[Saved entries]
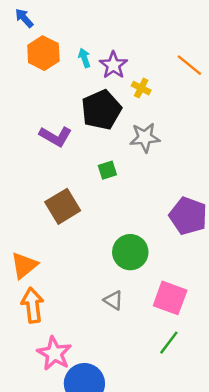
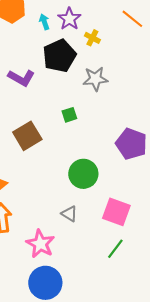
cyan arrow: (84, 58) -> (44, 22), moved
green square: (107, 170) -> (69, 115), moved
pink star: (54, 353) -> (40, 244), moved

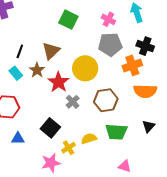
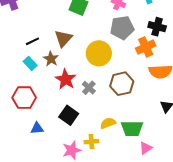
black line: (20, 51) -> (32, 41), turned 48
red star: (58, 82) -> (66, 79), moved
green trapezoid: (116, 132) -> (132, 128), moved
yellow cross: (69, 148) -> (91, 142), moved, turned 32
pink triangle: (125, 166) -> (146, 148), turned -48

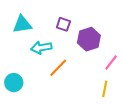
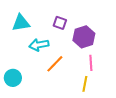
pink line: (111, 62) -> (91, 63), moved, turned -42
yellow line: (105, 89) -> (85, 84), moved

▸ **PROBLEM**
Copy out, without any pictures, the lines of the records above from the one containing "black line: (20, 51) -> (32, 41), turned 48" through the final line, both ends included.

▸ **ANSWER SPACE**
black line: (20, 51) -> (32, 41), turned 48
red star: (58, 82) -> (66, 79), moved
green trapezoid: (116, 132) -> (132, 128), moved
yellow cross: (69, 148) -> (91, 142), moved, turned 32
pink triangle: (125, 166) -> (146, 148), turned -48

pink line: (111, 62) -> (91, 63), moved, turned -42
yellow line: (105, 89) -> (85, 84), moved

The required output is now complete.